■ **Records to use**
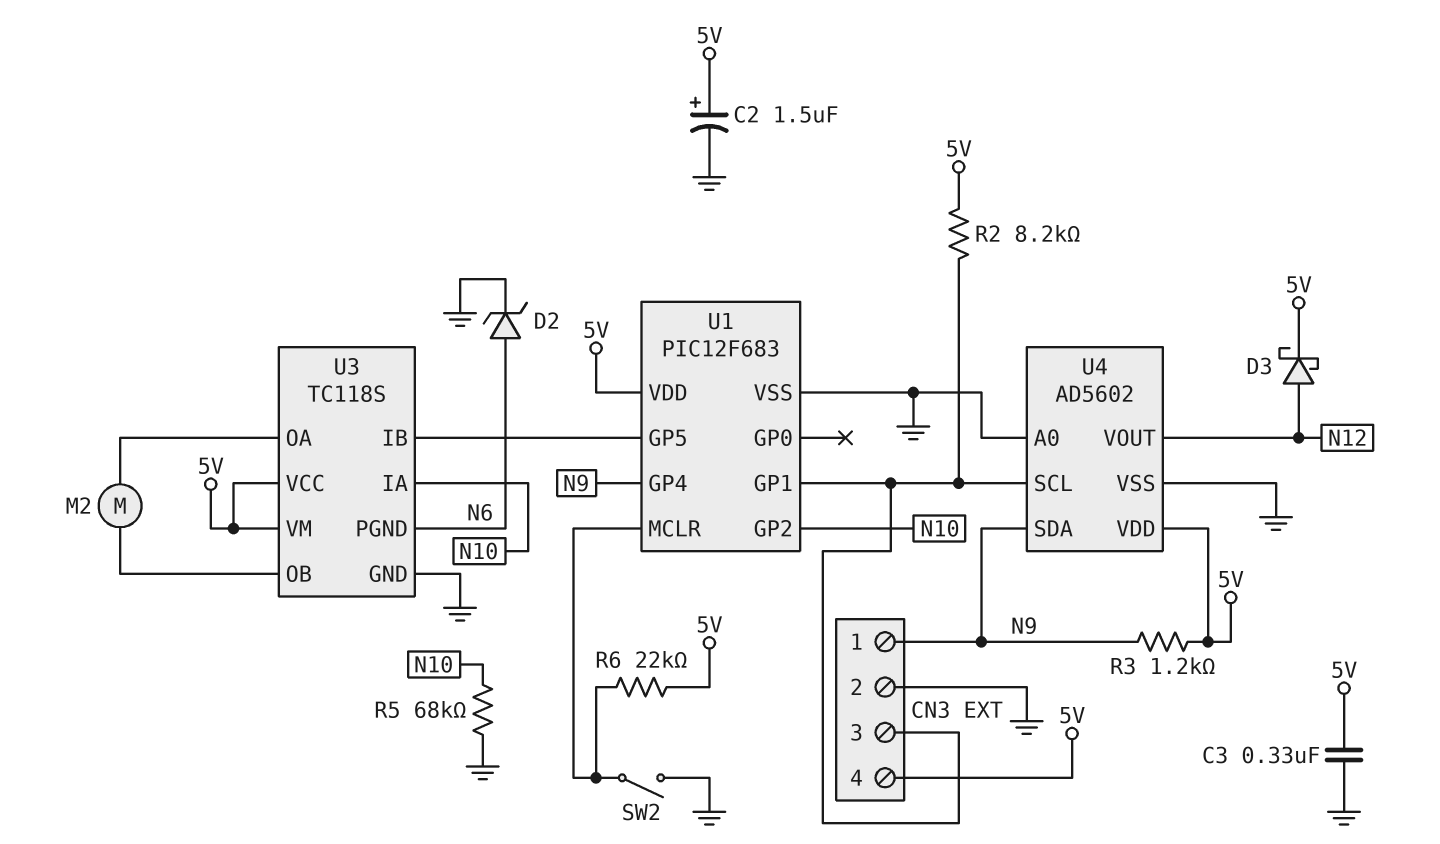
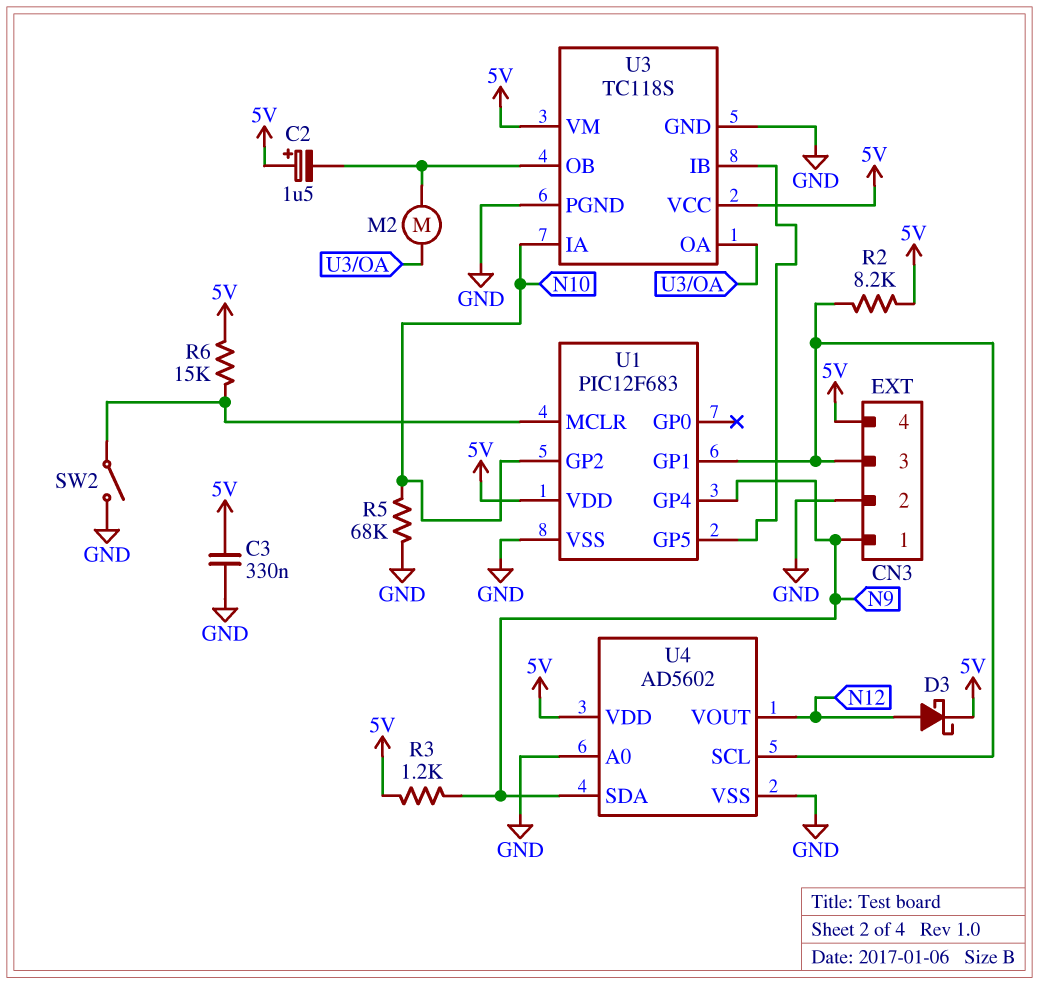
C2: 1.5uF (plus 5V, minus GND) -> 1.5uF (plus 5V, minus U3/OB)
D2: zener (A N6, K GND) -> none
R6: 22k (5V, U1/MCLR) -> 15k (5V, U1/MCLR)
U3 pin PGND: N6 -> GND

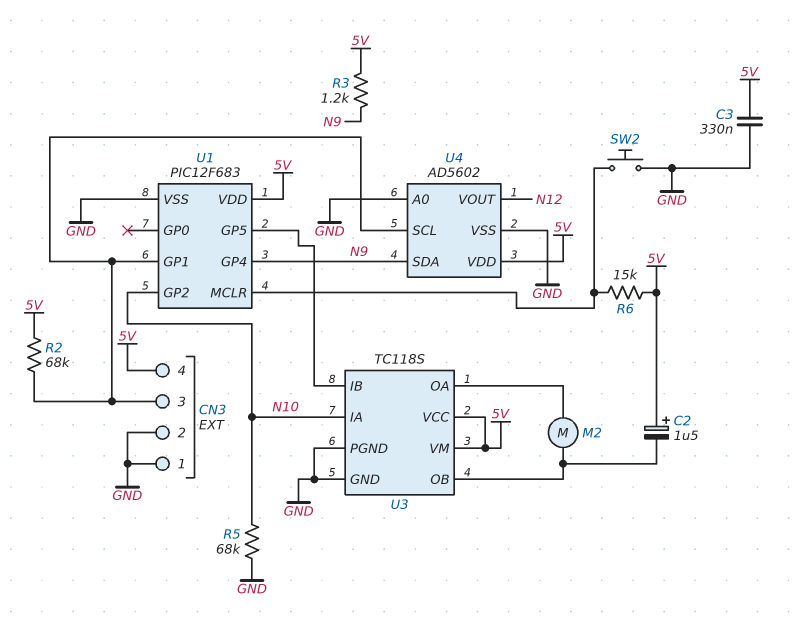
CN3 pin 1: N9 -> GND
D3: schottky (A N12, K 5V) -> none
R2: 8.2k (5V, CN3/3) -> 68k (5V, CN3/3)
SW2: switch (GND, U1/MCLR) -> button (GND, U1/MCLR)

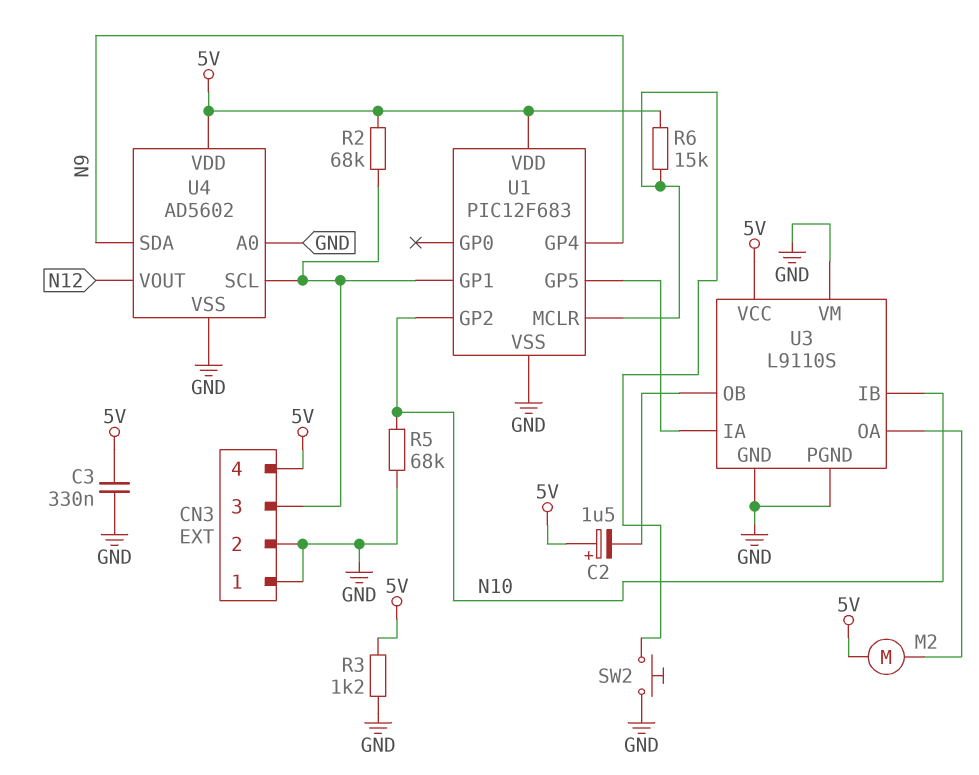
M2: motor (U3/OA, U3/OB) -> motor (5V, U3/OA)
R3: 1.2k (5V, N9) -> 1.2k (5V, GND)
U3: TC118S -> L9110S
U3 pin IA: N10 -> U1/GP5
U3 pin IB: U1/GP5 -> N10
U3 pin VM: 5V -> GND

■ **Exercise brief**
An exact copy of every record above is required, with all pictures omitted.

■ **Completed task**
C2: 1.5uF (plus 5V, minus GND) -> 1.5uF (plus 5V, minus U3/OB)
D2: zener (A N6, K GND) -> none
R6: 22k (5V, U1/MCLR) -> 15k (5V, U1/MCLR)
U3 pin PGND: N6 -> GND

CN3 pin 1: N9 -> GND
D3: schottky (A N12, K 5V) -> none
R2: 8.2k (5V, CN3/3) -> 68k (5V, CN3/3)
SW2: switch (GND, U1/MCLR) -> button (GND, U1/MCLR)

M2: motor (U3/OA, U3/OB) -> motor (5V, U3/OA)
R3: 1.2k (5V, N9) -> 1.2k (5V, GND)
U3: TC118S -> L9110S
U3 pin IA: N10 -> U1/GP5
U3 pin IB: U1/GP5 -> N10
U3 pin VM: 5V -> GND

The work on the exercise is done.